**Task material**
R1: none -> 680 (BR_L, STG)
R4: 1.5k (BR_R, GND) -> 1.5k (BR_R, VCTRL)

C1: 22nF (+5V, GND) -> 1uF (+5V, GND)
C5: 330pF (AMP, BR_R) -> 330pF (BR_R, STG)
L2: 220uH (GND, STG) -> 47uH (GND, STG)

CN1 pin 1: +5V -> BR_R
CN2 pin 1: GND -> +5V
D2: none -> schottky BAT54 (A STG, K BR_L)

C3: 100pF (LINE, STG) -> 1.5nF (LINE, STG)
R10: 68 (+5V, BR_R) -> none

---

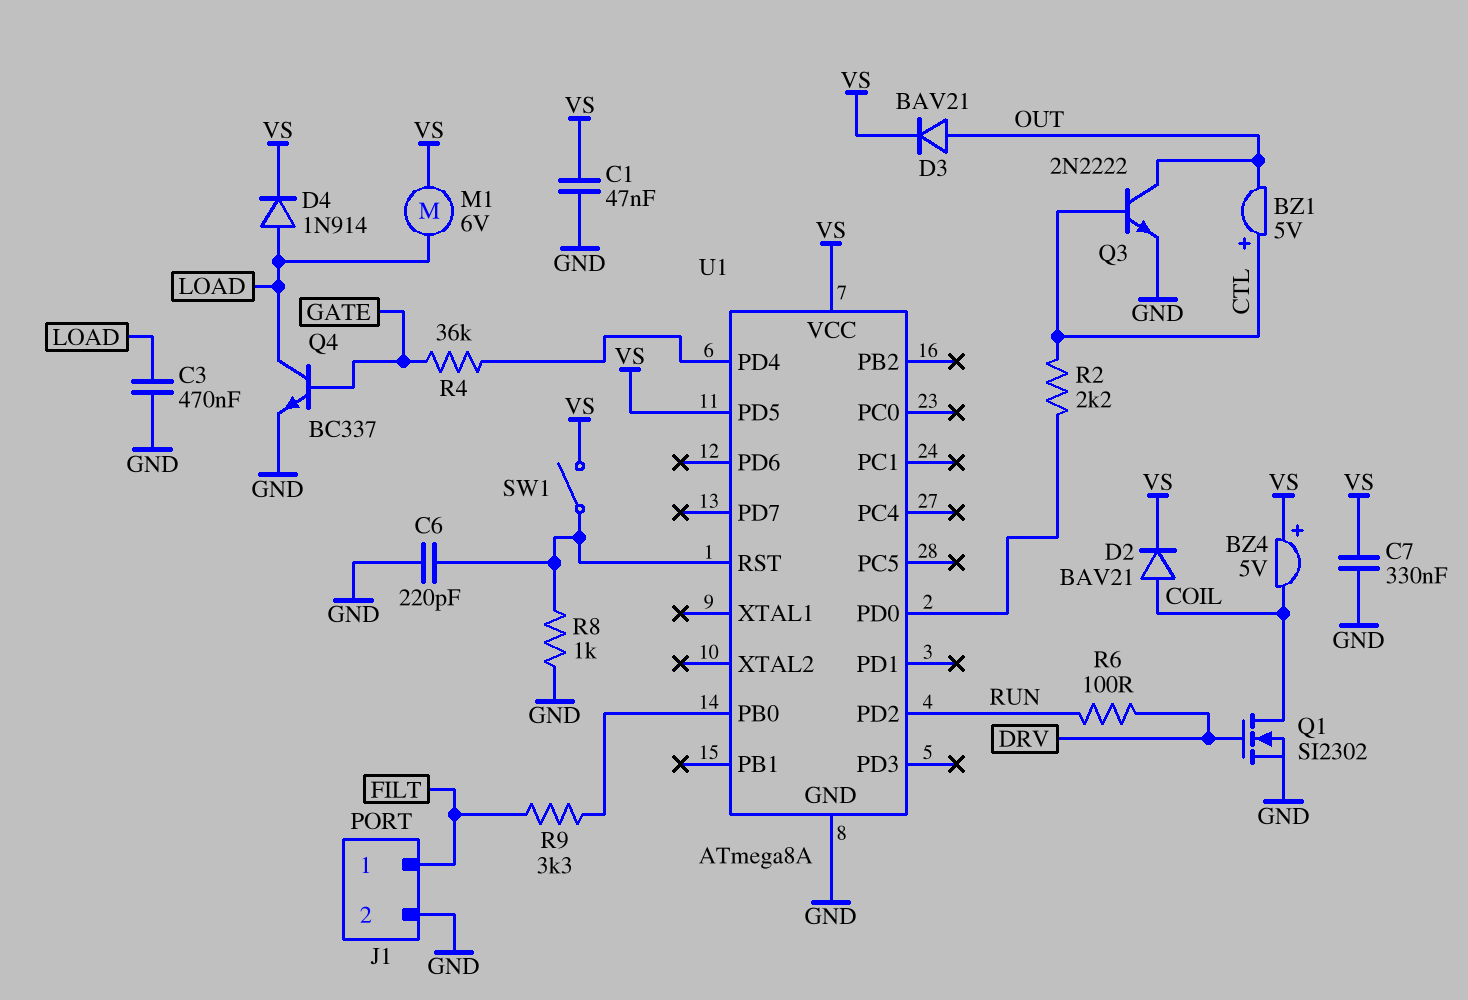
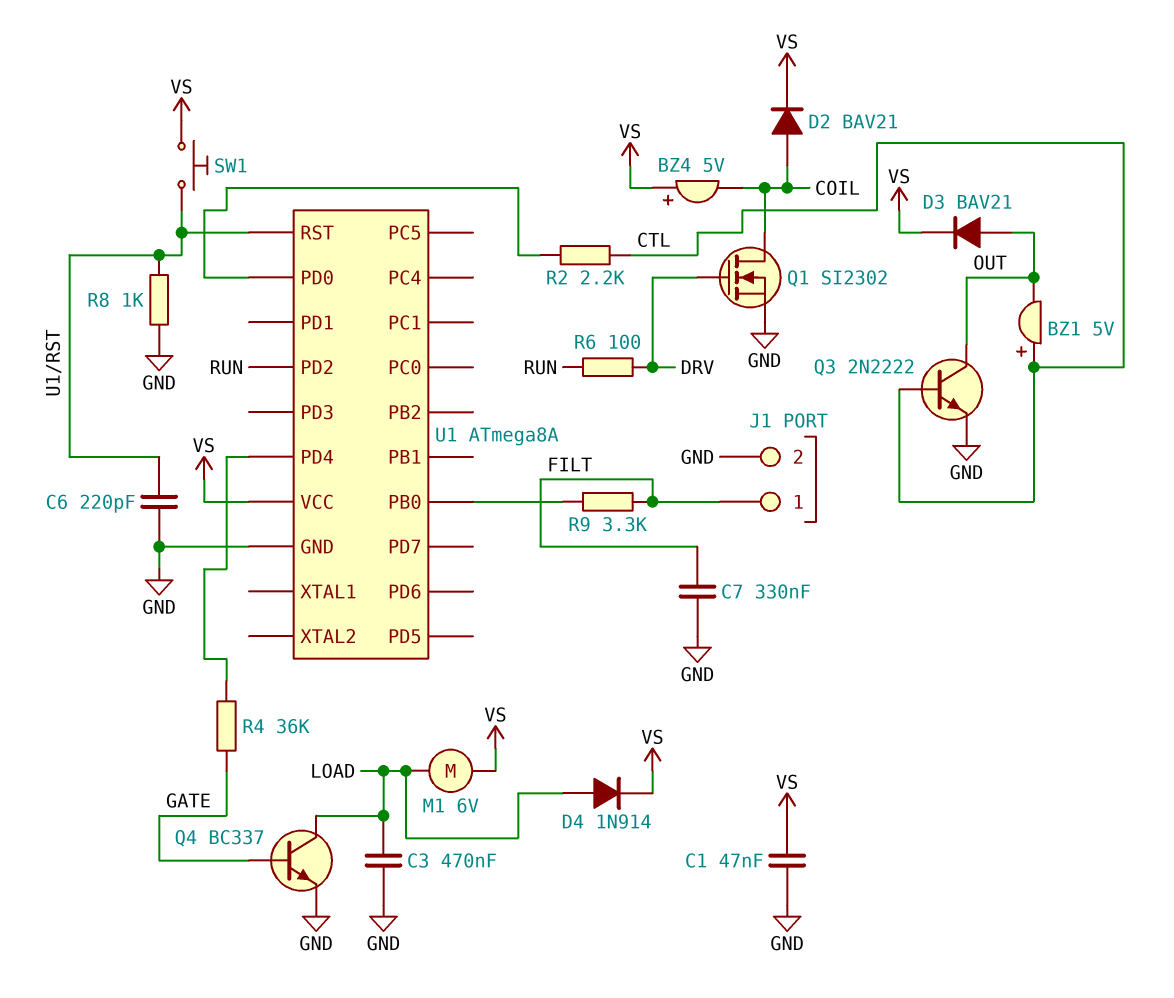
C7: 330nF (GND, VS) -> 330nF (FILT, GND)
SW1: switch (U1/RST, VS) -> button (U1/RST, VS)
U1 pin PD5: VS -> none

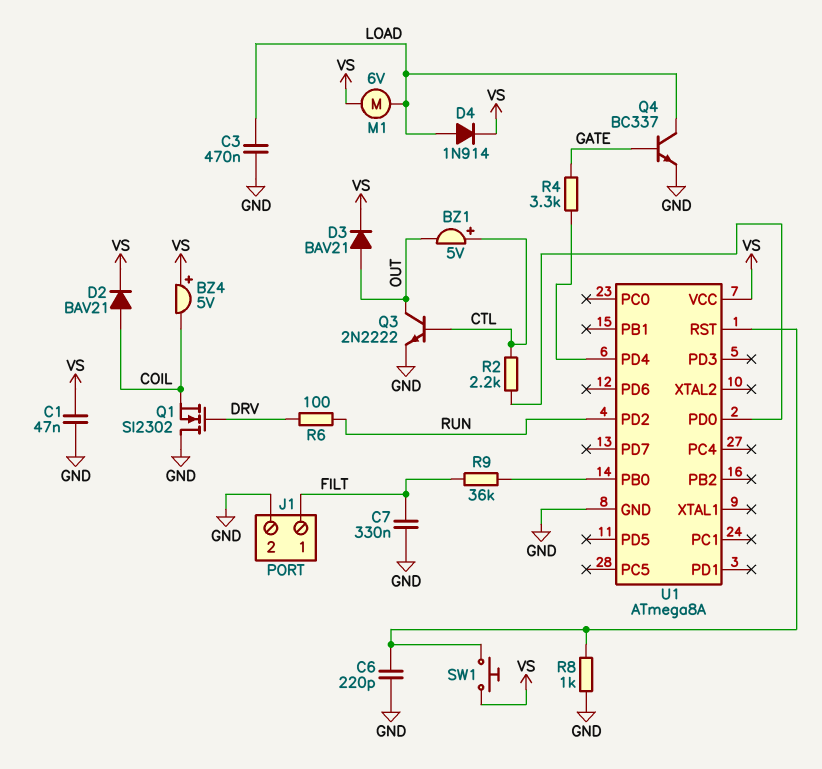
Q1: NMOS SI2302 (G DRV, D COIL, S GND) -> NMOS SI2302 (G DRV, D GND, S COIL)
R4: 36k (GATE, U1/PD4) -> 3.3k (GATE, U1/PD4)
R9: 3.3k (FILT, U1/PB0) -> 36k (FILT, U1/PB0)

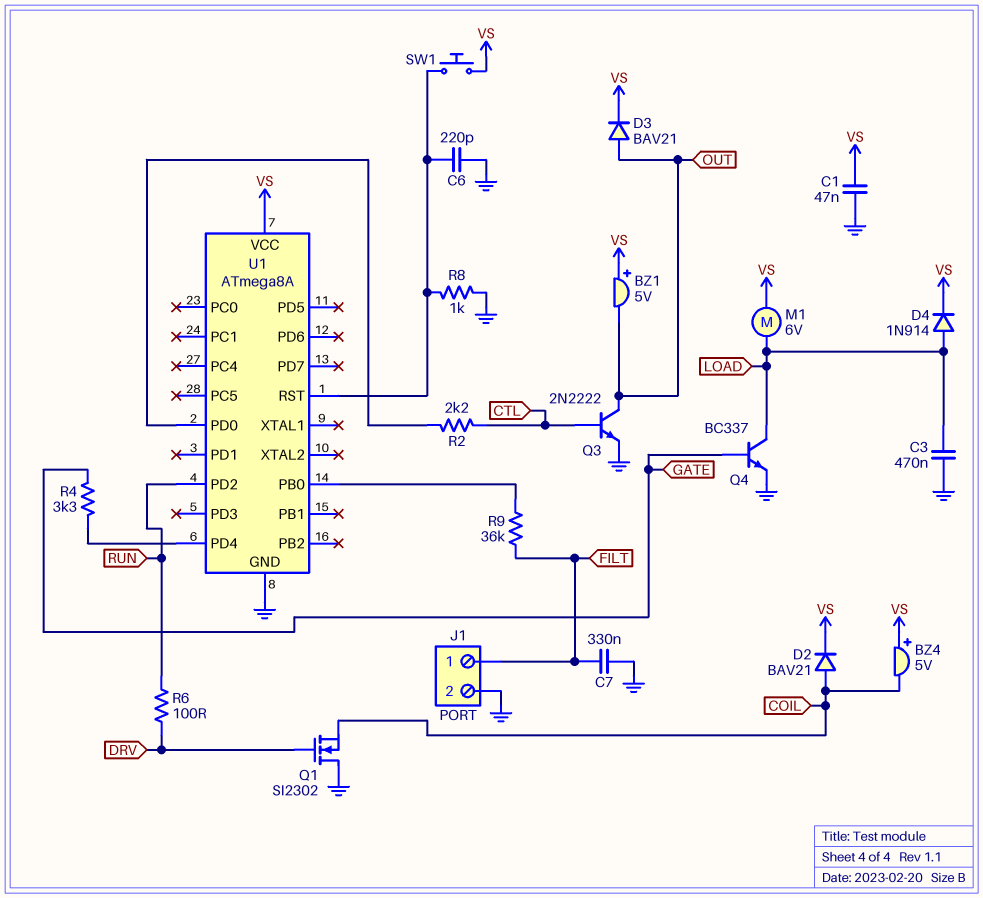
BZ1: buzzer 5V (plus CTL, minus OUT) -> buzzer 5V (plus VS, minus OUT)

**Exercise instructions**
Reproduce, exactly as they stand in the data above, the lines from the one that holds "CN1 pin 1: +5V -> BR_R" to the one that holds "R10: 68 (+5V, BR_R) -> none", inclusive.

**Response area**
CN1 pin 1: +5V -> BR_R
CN2 pin 1: GND -> +5V
D2: none -> schottky BAT54 (A STG, K BR_L)

C3: 100pF (LINE, STG) -> 1.5nF (LINE, STG)
R10: 68 (+5V, BR_R) -> none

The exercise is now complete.